WHAT THIS TASK INVOLVES = Read the lines of the data below and retrieve those with "none".

GIVEN DATA =
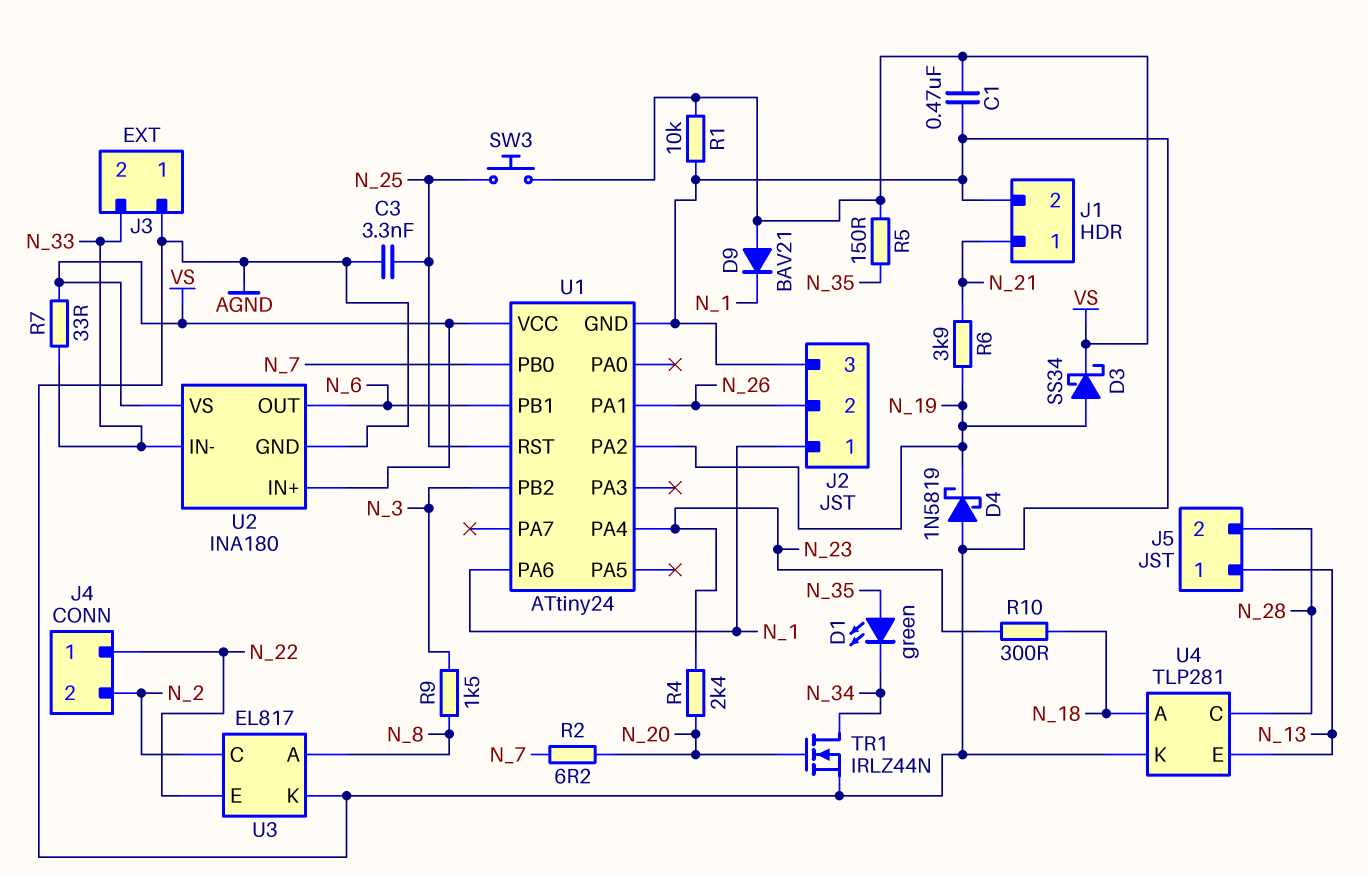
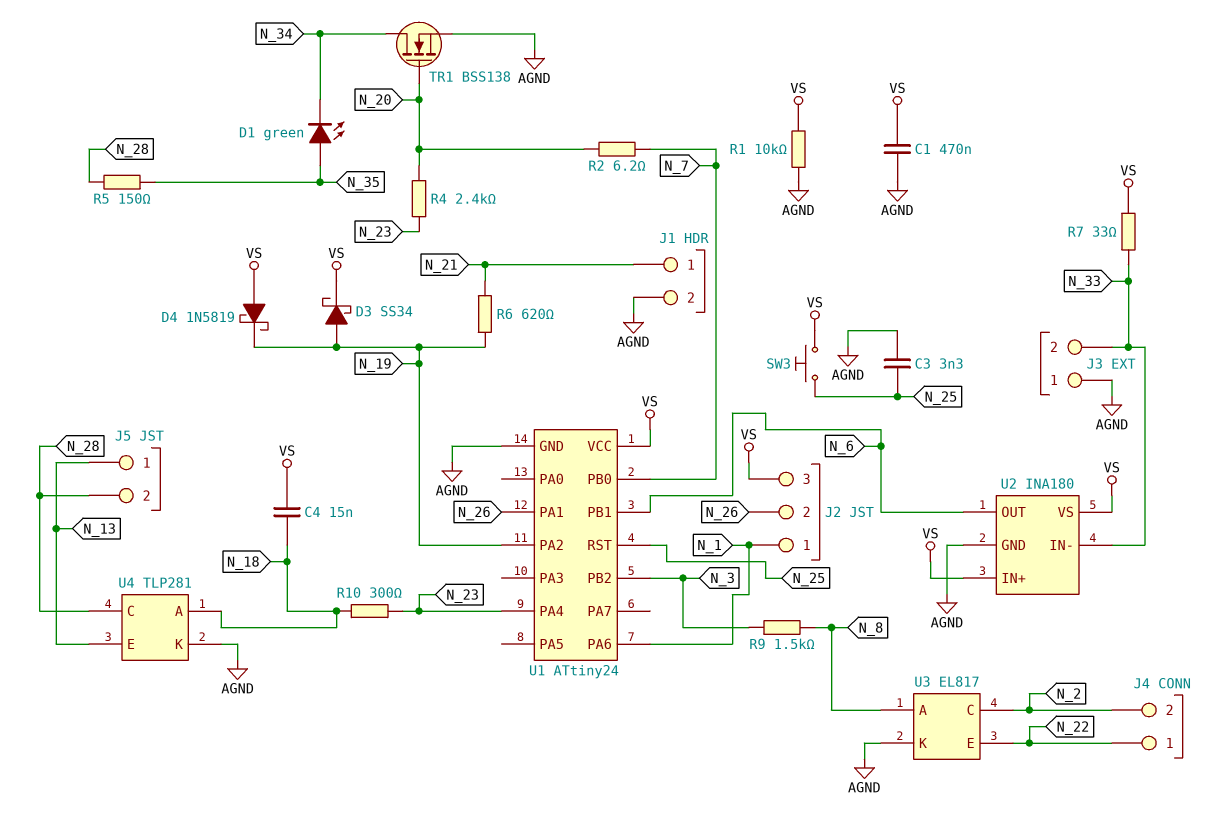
C4: none -> 15nF (N_18, VS)
D4: schottky 1N5819 (A AGND, K N_19) -> schottky 1N5819 (A VS, K N_19)
D9: diode BAV21 (A VS, K N_1) -> none
J2 pin 3: AGND -> VS
R5: 150 (N_35, VS) -> 150 (N_28, N_35)
R6: 3.9k (N_19, N_21) -> 620 (N_19, N_21)
TR1: NMOS IRLZ44N (G N_20, D N_34, S AGND) -> NMOS BSS138 (G N_20, D N_34, S AGND)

WRITTEN SOLUTION =
C4: none -> 15nF (N_18, VS)
D9: diode BAV21 (A VS, K N_1) -> none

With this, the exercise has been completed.